Task goal: Exactly the lines from the one containing "Trace the roads" through the final line of the listing are to be retyped, and nothing more.

- - - - - - -

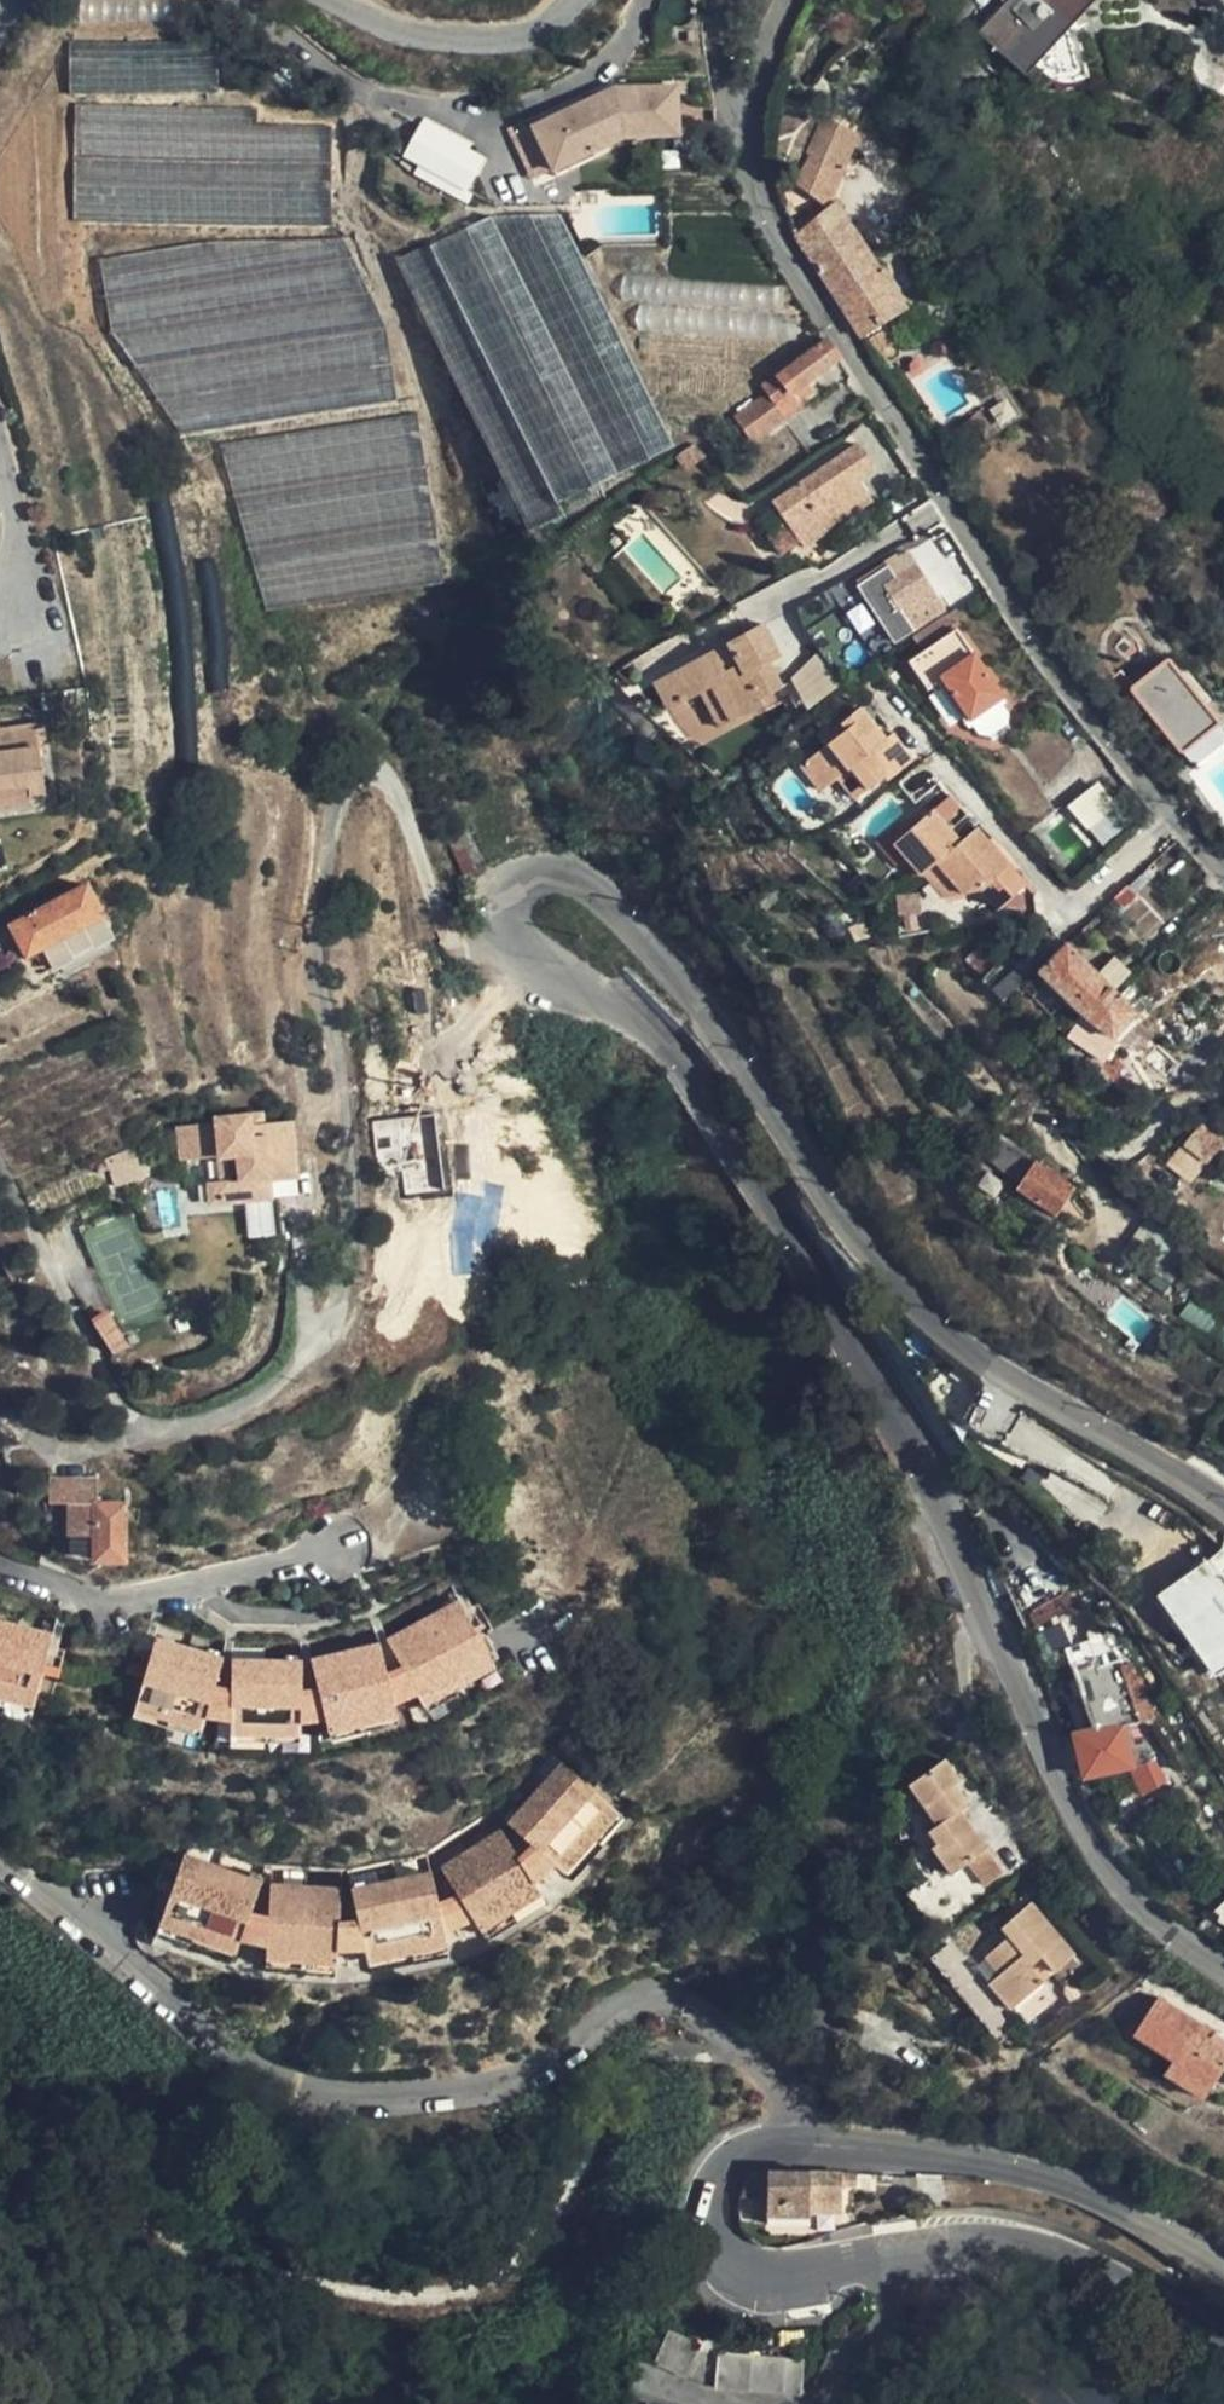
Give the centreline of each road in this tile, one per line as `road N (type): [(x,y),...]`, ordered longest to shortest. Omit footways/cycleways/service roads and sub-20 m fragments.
road 1 (tertiary): [(1223,1972),(1170,1934),(1099,1853),(911,1449),(689,1082),(611,1007),(503,942),(499,911),(509,895),(545,881),(572,883),(624,916),(756,1082),(858,1241),(912,1298),(984,1357),(1223,1503)]
road 2 (tertiary): [(1223,2365),(1143,2296),(1026,2249),(923,2251),(793,2275),(733,2268),(717,2248),(710,2199),(734,2158),(761,2145),(928,2152),(999,2164),(1104,2199),(1223,2277)]
road 3 (tertiary): [(1223,867),(1127,762),(949,498),(765,215),(747,134)]
road 4 (residential): [(337,0),(424,34),(474,38),(541,27),(575,0)]
road 5 (residential): [(15,605),(25,560),(0,450)]
road 6 (tertiary): [(747,134),(761,49),(787,0)]
road 7 (residential): [(720,0),(722,73),(747,134)]

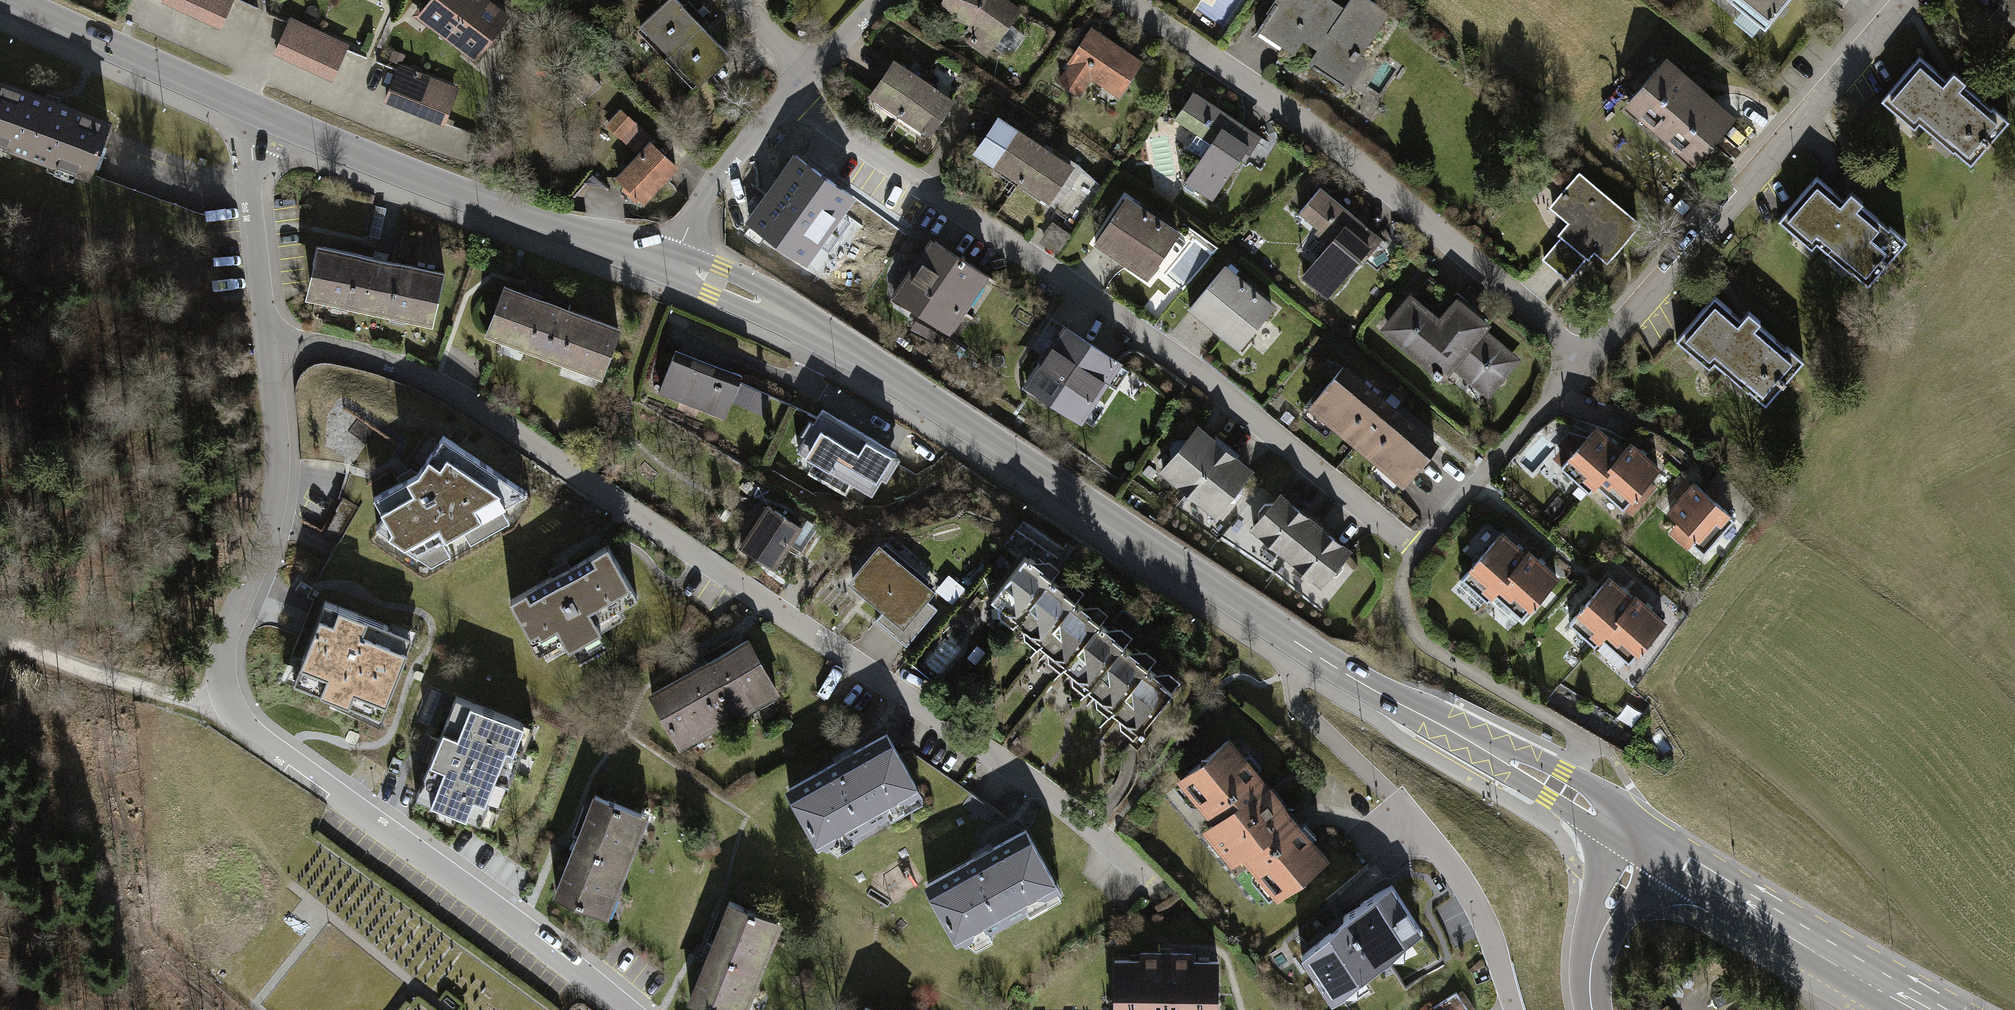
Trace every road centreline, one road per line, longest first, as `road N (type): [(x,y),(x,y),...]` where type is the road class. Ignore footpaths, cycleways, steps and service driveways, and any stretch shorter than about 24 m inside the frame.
road 1 (secondary): [(673,262),(782,314),(1396,702),(1629,834)]
road 2 (residential): [(272,345),(351,348),(437,378),(1078,820),(1150,882)]
road 3 (residential): [(1588,363),(1415,551),(1192,369),(795,96)]
road 4 (residential): [(633,1009),(260,741),(240,721),(229,701),(235,646),(281,507),(272,345)]
road 5 (residential): [(1588,363),(1296,116),(1123,0)]
road 6 (residential): [(1918,0),(1588,363)]
road 7 (secondary): [(260,114),(529,218),(673,262)]
road 8 (secondary): [(1629,834),(1924,1009)]
road 9 (track): [(673,262),(624,401),(623,424),(661,468),(729,504)]
road 10 (secondary): [(0,1),(260,114)]
road 11 (track): [(0,640),(134,684),(229,701)]
road 12 (residential): [(272,345),(248,176),(260,114)]
road 13 (residential): [(1396,813),(1450,869),(1490,937),(1516,1009)]
road 14 (residential): [(795,96),(710,192),(673,262)]
road 15 (residential): [(1592,1009),(1593,938),(1629,834)]

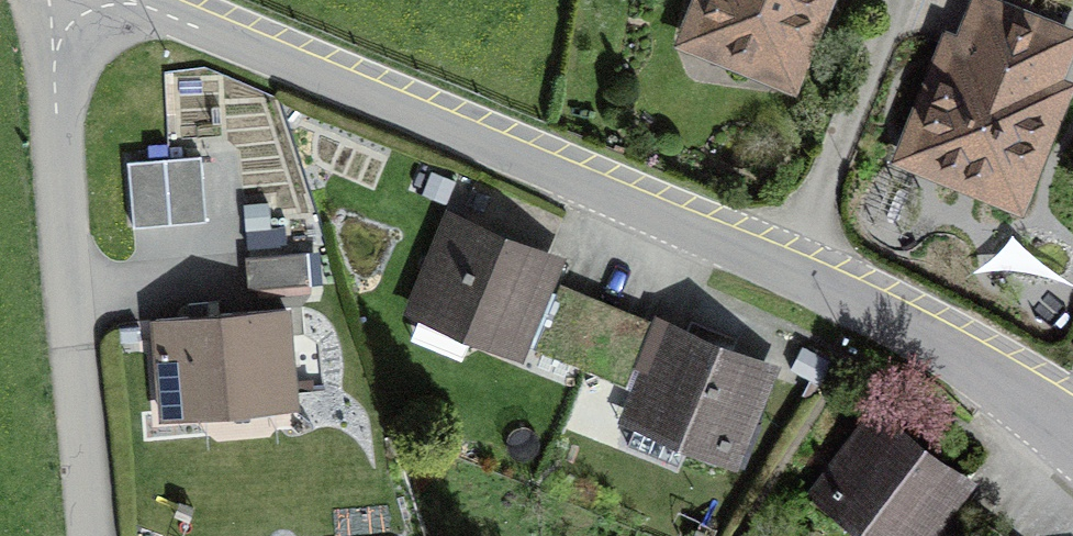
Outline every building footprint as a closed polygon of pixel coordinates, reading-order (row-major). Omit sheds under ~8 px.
[(789,78),(820,0),(706,0),(696,25),(736,41),(730,54),(789,78)] [(946,155),(941,168),(1016,198),(1059,90),(1046,85),(1064,40),(983,6),(964,52),(951,46),(913,142),(946,155)] [(206,221),(201,156),(128,162),(133,227),(206,221)] [(459,221),(425,305),(533,349),(556,294),(536,285),(548,258),(459,221)] [(310,284),(308,253),(245,258),(248,289),(310,284)] [(533,349),(565,362),(588,306),(556,294),(533,349)] [(565,362),(594,374),(618,319),(588,306),(565,362)] [(285,308),(156,319),(163,407),(292,396),(285,308)] [(649,331),(618,319),(594,374),(626,387),(635,366),(649,331)] [(655,374),(639,413),(728,449),(762,366),(673,330),(669,340),(649,331),(635,366),(655,374)] [(887,535),(915,535),(959,478),(883,420),(828,492),(887,535)] [(986,535),(959,515),(943,535),(985,535),(986,535)]
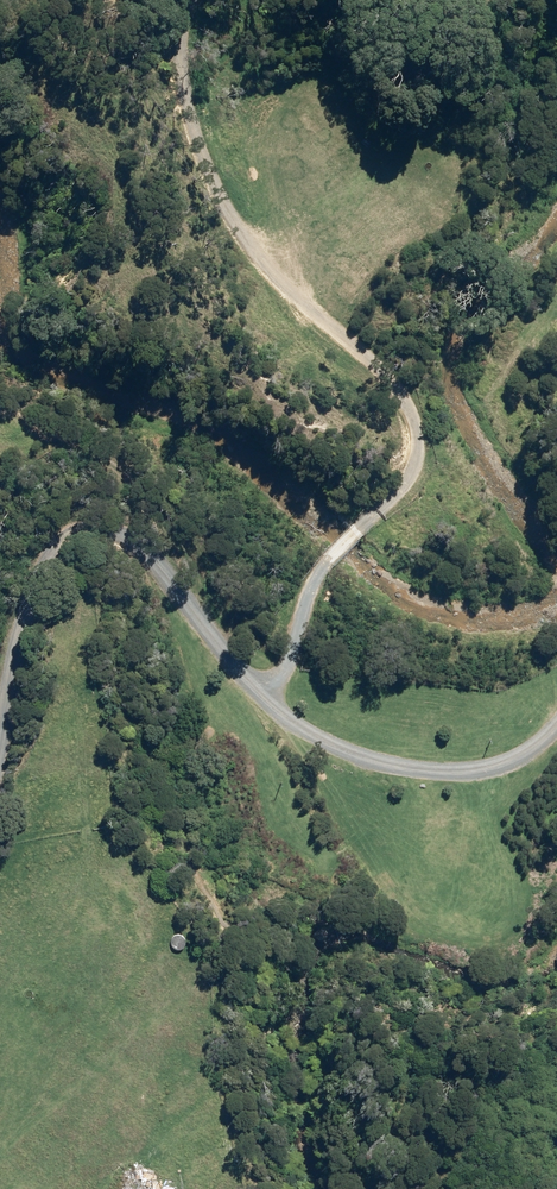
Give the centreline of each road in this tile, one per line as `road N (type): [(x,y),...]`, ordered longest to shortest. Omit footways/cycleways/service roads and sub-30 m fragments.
road 1 (track): [(190,0),(184,39),(198,133),(228,214),(296,294),(400,383),(421,422),(411,476),(316,577),(286,670),(272,681),(249,678)]
road 2 (unclassified): [(0,721),(35,569),(59,530),(90,520),(144,552),(285,717),(354,756),(475,771),(536,747),(556,723)]

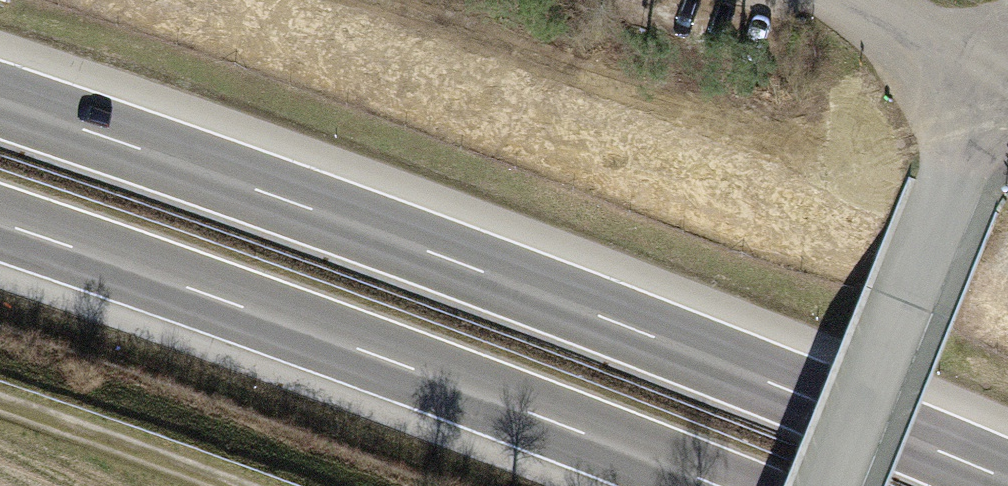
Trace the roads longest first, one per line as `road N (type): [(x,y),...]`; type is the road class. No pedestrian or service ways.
road 1 (motorway): [(1007,481),(453,258),(0,103)]
road 2 (motorway): [(0,224),(717,485)]
road 3 (unclassified): [(827,485),(952,182)]
road 4 (track): [(238,485),(0,408)]
road 5 (unclassified): [(857,0),(1003,80)]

- - - - - - -

Output for this exercise:
Trace the roads longest first, one per line as `road N (type): [(x,y),...]`; type is the road class. No pedestrian or service ways.
road 1 (motorway): [(1007,481),(453,258),(0,103)]
road 2 (motorway): [(0,224),(717,485)]
road 3 (unclassified): [(827,485),(952,182)]
road 4 (track): [(238,485),(0,408)]
road 5 (unclassified): [(857,0),(1003,80)]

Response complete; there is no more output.